Provided material -
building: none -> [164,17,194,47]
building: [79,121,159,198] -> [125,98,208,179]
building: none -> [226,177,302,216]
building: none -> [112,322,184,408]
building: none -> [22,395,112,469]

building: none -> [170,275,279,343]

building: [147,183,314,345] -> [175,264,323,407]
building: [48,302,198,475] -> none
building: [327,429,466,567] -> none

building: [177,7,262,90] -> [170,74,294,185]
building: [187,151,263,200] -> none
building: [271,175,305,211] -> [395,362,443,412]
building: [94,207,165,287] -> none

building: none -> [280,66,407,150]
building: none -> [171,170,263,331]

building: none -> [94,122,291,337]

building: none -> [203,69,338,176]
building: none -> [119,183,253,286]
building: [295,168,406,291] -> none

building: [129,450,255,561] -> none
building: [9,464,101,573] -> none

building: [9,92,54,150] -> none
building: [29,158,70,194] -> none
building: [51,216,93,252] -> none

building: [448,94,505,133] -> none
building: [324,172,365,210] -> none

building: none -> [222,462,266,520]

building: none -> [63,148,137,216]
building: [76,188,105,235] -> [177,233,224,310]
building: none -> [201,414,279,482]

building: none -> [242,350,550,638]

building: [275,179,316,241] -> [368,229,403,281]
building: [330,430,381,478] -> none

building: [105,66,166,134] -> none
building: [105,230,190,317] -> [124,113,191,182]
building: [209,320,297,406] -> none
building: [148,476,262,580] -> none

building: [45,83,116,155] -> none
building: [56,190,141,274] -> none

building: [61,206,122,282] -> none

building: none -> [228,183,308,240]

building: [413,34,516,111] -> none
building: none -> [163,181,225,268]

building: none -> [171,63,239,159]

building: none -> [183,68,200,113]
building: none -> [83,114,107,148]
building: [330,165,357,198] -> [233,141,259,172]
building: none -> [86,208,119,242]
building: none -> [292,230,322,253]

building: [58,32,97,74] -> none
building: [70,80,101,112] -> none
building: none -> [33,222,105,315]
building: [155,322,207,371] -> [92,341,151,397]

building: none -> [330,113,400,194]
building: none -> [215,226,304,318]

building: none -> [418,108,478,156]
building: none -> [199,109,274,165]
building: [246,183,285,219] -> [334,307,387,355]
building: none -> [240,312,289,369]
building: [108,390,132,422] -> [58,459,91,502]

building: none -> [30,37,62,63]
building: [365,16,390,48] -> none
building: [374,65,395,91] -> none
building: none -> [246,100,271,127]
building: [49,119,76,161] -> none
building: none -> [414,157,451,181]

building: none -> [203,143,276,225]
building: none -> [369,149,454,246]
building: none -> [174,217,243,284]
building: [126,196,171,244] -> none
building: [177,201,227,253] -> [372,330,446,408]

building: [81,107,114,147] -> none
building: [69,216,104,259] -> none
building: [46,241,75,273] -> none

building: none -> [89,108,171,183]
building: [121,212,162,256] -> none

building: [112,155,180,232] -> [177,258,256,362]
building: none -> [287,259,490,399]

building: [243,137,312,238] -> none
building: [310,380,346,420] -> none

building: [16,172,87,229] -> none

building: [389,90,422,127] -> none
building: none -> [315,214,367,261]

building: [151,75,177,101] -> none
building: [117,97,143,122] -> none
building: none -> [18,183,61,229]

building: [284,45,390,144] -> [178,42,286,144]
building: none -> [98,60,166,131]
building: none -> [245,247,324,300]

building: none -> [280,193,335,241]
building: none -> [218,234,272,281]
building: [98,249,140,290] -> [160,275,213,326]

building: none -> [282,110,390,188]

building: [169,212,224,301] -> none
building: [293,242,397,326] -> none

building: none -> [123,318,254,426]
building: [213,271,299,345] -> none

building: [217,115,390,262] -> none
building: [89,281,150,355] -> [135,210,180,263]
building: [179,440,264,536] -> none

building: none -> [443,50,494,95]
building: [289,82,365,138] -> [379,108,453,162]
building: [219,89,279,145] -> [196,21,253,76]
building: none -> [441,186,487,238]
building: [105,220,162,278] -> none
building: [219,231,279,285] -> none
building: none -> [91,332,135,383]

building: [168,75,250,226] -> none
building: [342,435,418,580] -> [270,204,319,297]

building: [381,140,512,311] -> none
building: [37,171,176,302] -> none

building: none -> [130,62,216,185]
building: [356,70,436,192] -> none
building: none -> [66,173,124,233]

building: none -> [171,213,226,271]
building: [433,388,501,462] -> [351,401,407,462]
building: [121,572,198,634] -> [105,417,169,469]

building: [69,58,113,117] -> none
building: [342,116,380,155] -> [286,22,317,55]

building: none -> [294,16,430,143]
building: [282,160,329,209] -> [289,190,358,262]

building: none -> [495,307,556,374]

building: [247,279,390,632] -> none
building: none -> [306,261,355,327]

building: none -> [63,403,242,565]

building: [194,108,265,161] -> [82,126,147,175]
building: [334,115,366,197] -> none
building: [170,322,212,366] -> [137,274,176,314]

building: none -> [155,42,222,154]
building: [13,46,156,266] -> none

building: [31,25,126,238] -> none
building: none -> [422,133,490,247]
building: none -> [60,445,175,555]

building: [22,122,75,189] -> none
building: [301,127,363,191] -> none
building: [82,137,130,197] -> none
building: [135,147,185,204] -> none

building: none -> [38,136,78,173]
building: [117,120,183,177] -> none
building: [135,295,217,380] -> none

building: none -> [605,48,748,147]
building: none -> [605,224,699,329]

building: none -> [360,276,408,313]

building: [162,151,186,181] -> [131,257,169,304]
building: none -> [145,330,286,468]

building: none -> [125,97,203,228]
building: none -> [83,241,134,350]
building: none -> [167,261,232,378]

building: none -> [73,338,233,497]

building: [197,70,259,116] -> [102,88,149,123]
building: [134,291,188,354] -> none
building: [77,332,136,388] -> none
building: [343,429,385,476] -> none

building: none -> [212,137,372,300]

Activity -
From the records above, reproduce exactly the lines from the one with "building: [56,190,141,274] -> none" to the one with "building: none -> [330,113,400,194]", both included, and no others.

Completed exercise -
building: [56,190,141,274] -> none

building: [61,206,122,282] -> none

building: none -> [228,183,308,240]

building: [413,34,516,111] -> none
building: none -> [163,181,225,268]

building: none -> [171,63,239,159]

building: none -> [183,68,200,113]
building: none -> [83,114,107,148]
building: [330,165,357,198] -> [233,141,259,172]
building: none -> [86,208,119,242]
building: none -> [292,230,322,253]

building: [58,32,97,74] -> none
building: [70,80,101,112] -> none
building: none -> [33,222,105,315]
building: [155,322,207,371] -> [92,341,151,397]

building: none -> [330,113,400,194]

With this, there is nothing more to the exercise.